**The task**
Only the closing part of the listing is wanted: reproduce exactly the line containing "green calculator [398,327,479,402]" and all lines below it.

**Records**
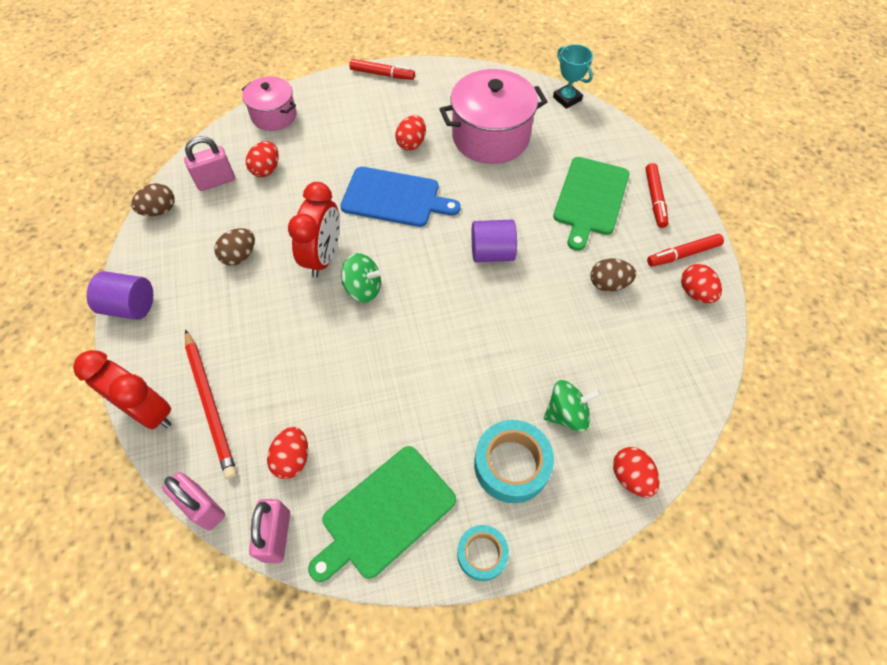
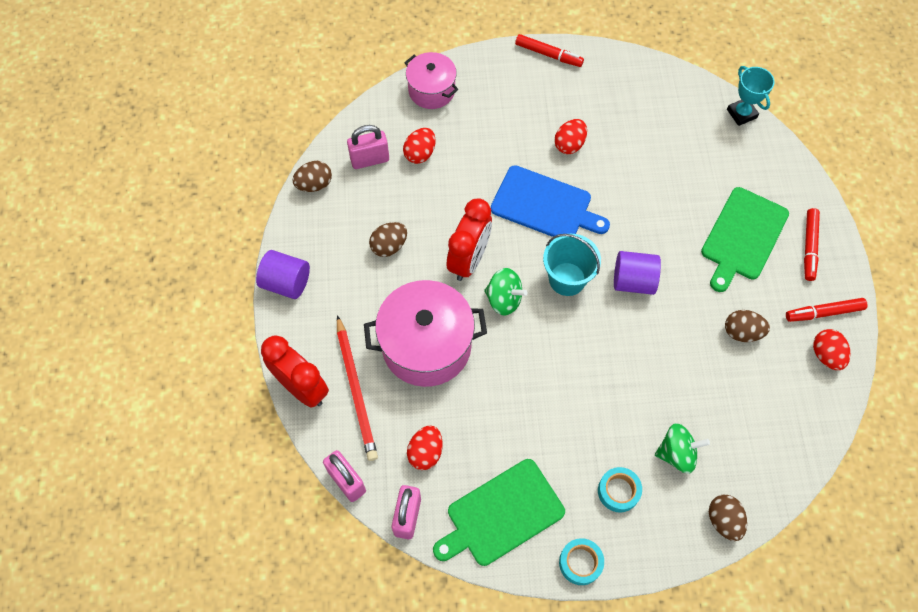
camera: 10 degrees right, 5 degrees up
pink pot [440,69,548,164] -> pink pot moved to [364,280,487,387]
turquoise tape [474,420,554,503] -> turquoise tape [598,467,642,512], size x0.62
red egg [613,447,660,497] -> brown egg [709,495,747,541]
none -> turquoise bucket [543,234,601,296]

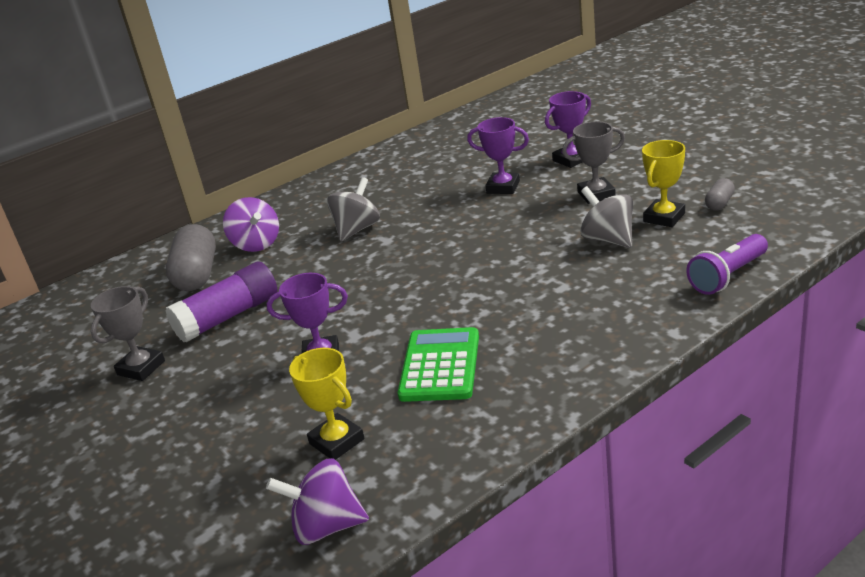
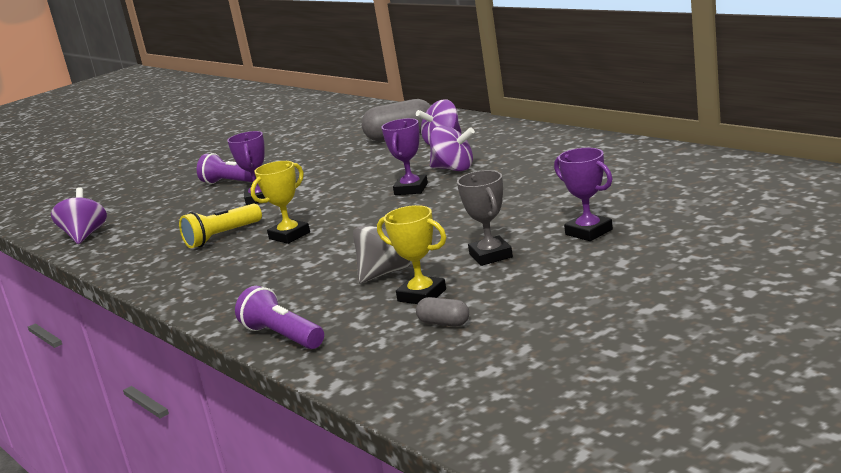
camera: 85 degrees right, 10 degrees down
grey trophy [91,286,165,381] -> none
purple glue stick [165,262,277,342] -> none
yellow trophy [289,348,364,460] -> yellow trophy moved to [250,161,310,244]
grey spinning top [327,177,380,242] -> purple spinning top [430,126,475,171]
green calculator [398,327,479,402] -> yellow flashlight [179,204,262,248]
purple trophy [467,117,529,194] -> purple trophy moved to [381,118,428,195]
none -> purple flashlight [197,153,253,184]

**Solution to the exercise**
green calculator [398,327,479,402] -> yellow flashlight [179,204,262,248]
purple trophy [467,117,529,194] -> purple trophy moved to [381,118,428,195]
none -> purple flashlight [197,153,253,184]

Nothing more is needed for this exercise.